ASSIGNMENT :: What is needed here is an exact printout of the data, with no pictures included.

AVAILABLE DATA ::
━━━━━━
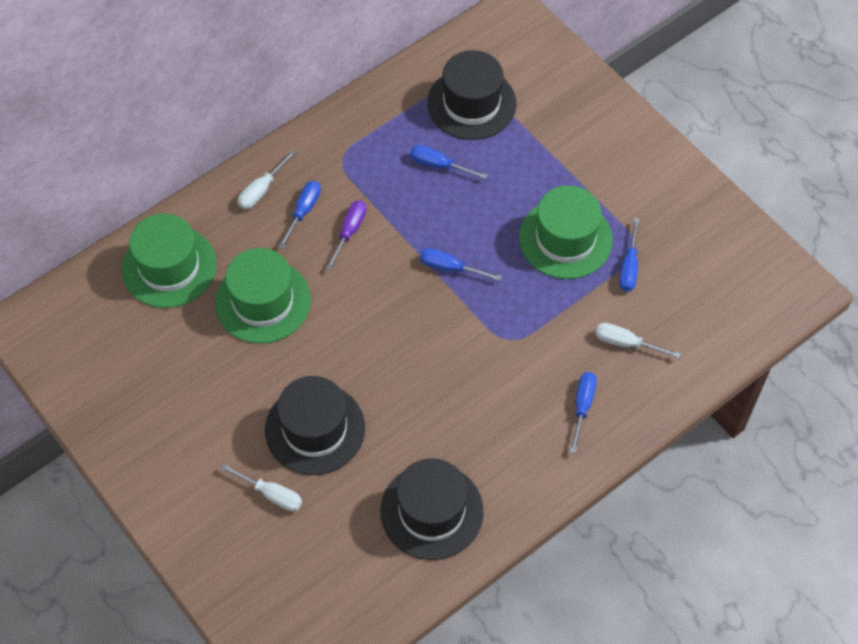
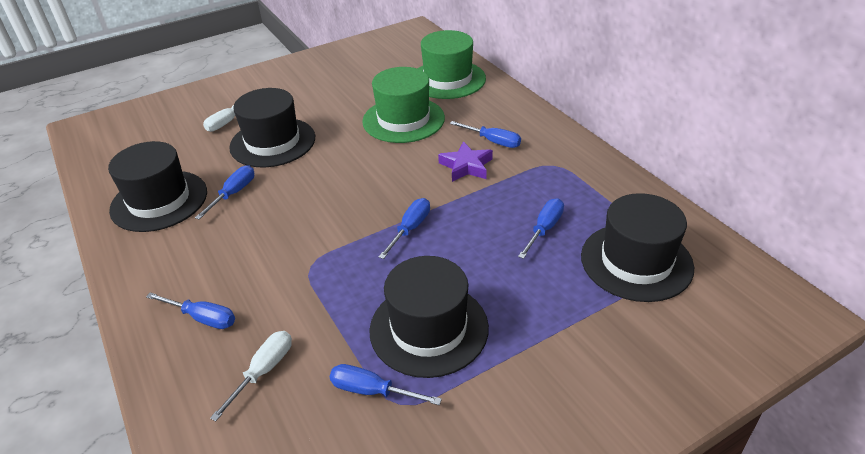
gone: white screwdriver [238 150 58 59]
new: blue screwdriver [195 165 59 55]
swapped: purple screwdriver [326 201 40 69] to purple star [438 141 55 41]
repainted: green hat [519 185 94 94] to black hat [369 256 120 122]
━━━━━━
EXERCISE ANSWER ::
gone: white screwdriver [238 150 58 59]
new: blue screwdriver [195 165 59 55]
swapped: purple screwdriver [326 201 40 69] to purple star [438 141 55 41]
repainted: green hat [519 185 94 94] to black hat [369 256 120 122]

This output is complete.